#### [PROVIDED DATA]

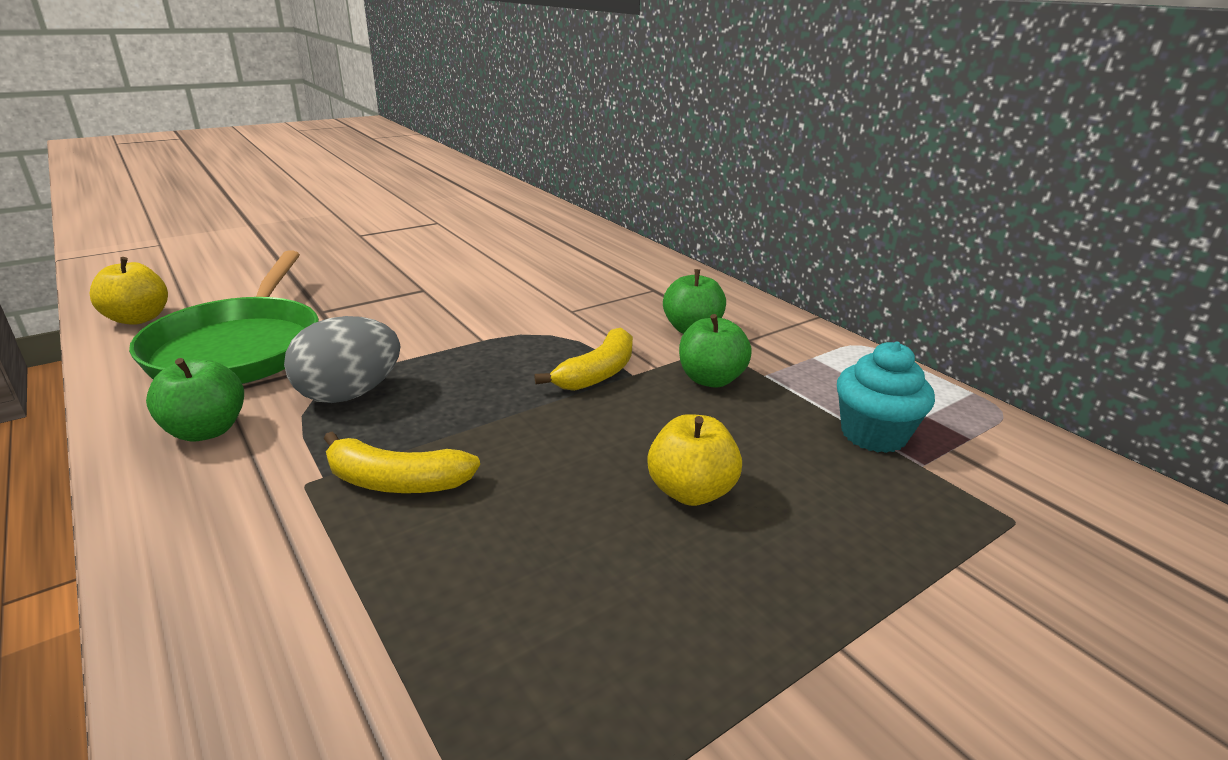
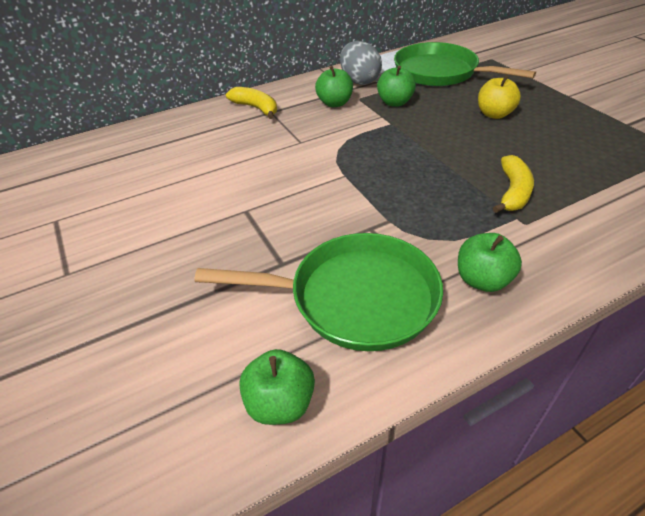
camera: 80 degrees left, 15 degrees up
(138, 318) = (280, 403): yellow apple -> green apple
(349, 394) = (425, 223): grey egg -> grey egg (359, 81)
(598, 373) = (390, 133): yellow banana -> yellow banana (256, 108)
(873, 434) = (440, 72): turquoise cupcake -> green pan

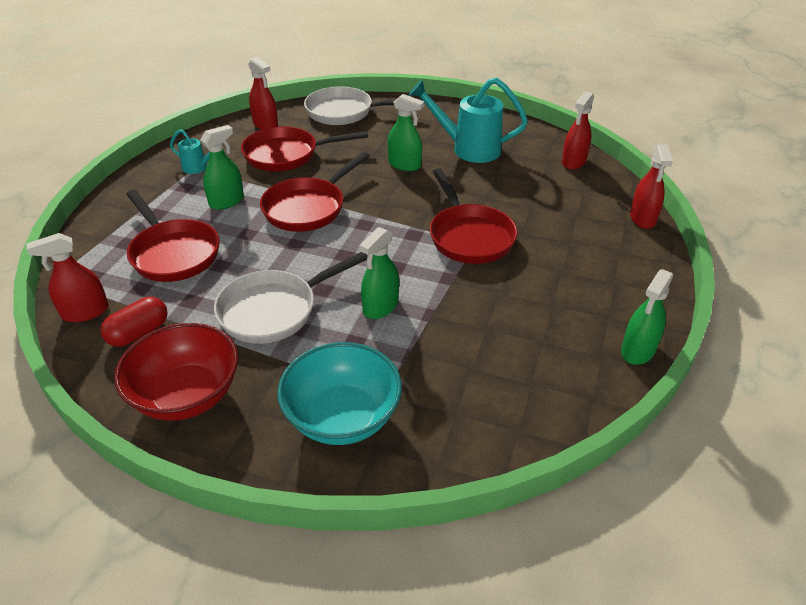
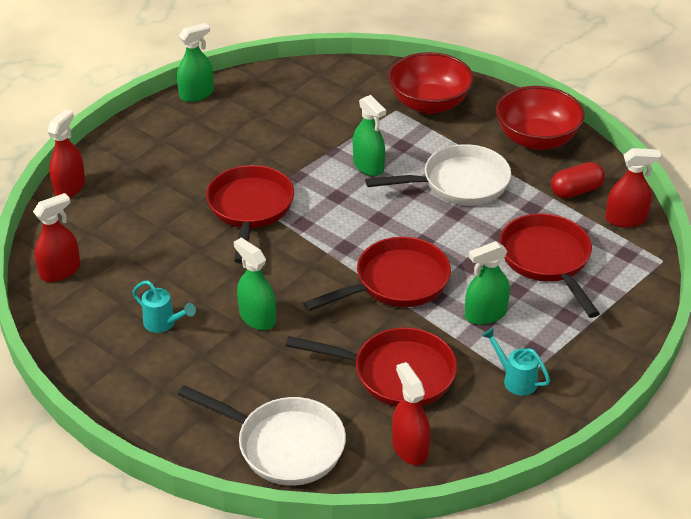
camera: 160 degrees left, 0 degrees up
(342, 417) = (429, 104): turquoise bowl -> red bowl
(380, 306) = (368, 166): green spray bottle -> green spray bottle turned 90 degrees clockwise
(468, 149) = (164, 324): turquoise watering can -> turquoise watering can, size x0.51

#### [EXERCISE]
Every line from the one with "(342, 417) = (429, 104): turquoise" to the end of the records above should be returned exactly, and no other lines.

#### [OUTPUT OF THE EXERCISE]
(342, 417) = (429, 104): turquoise bowl -> red bowl
(380, 306) = (368, 166): green spray bottle -> green spray bottle turned 90 degrees clockwise
(468, 149) = (164, 324): turquoise watering can -> turquoise watering can, size x0.51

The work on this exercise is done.